Requirement:
Using the records that follow, count the lines containing the word "green" and give that number only.

Stored entries:

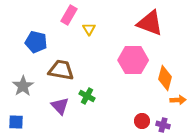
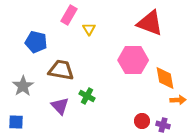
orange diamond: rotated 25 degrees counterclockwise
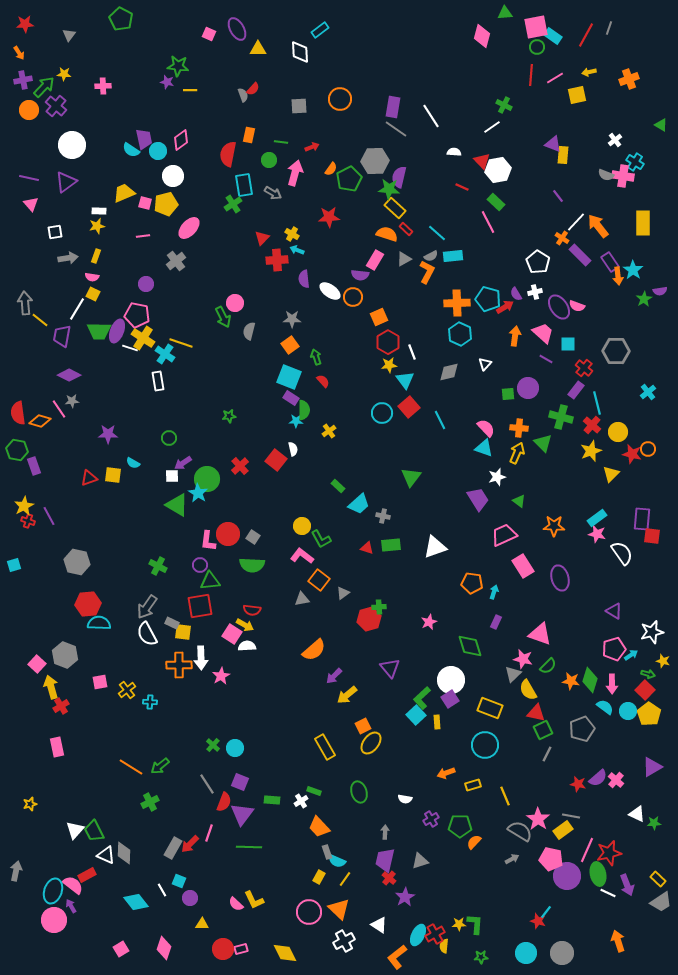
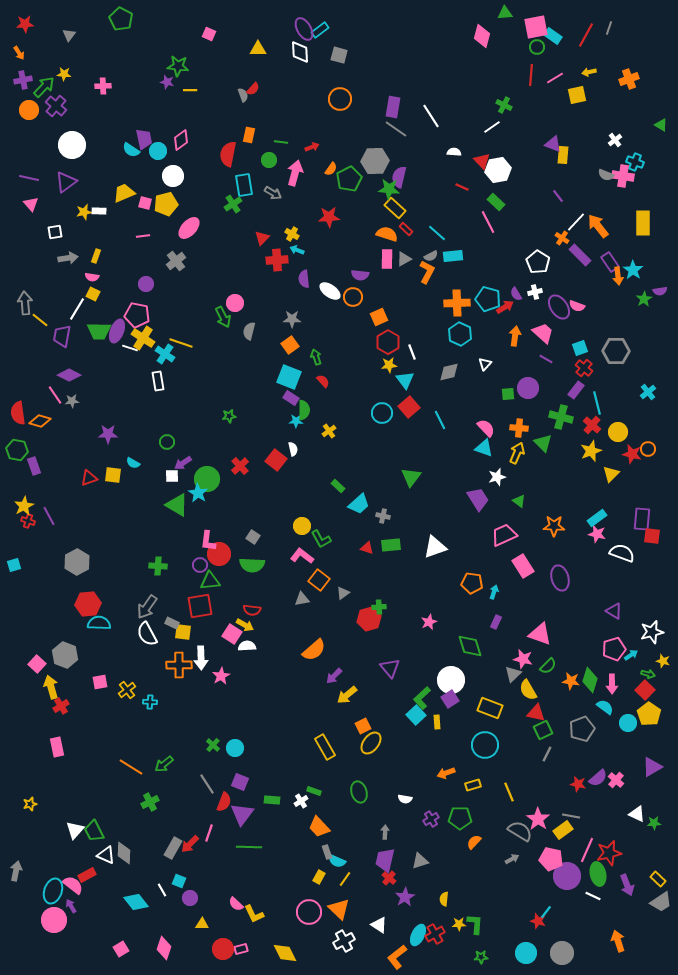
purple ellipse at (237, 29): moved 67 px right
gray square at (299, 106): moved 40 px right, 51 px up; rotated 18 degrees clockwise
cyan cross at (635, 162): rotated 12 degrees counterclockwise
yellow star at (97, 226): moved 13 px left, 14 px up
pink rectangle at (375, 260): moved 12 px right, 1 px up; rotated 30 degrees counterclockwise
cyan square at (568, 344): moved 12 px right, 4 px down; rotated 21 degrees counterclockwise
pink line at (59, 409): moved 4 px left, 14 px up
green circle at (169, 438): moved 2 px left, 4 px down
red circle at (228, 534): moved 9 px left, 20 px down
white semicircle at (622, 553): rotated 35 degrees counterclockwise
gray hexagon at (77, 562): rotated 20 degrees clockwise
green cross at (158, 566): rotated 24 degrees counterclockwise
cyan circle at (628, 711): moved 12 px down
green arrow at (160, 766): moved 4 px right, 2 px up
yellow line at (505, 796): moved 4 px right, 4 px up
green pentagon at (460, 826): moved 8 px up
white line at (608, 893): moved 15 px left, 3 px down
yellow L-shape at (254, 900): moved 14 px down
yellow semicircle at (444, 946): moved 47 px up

Solution for this problem:
4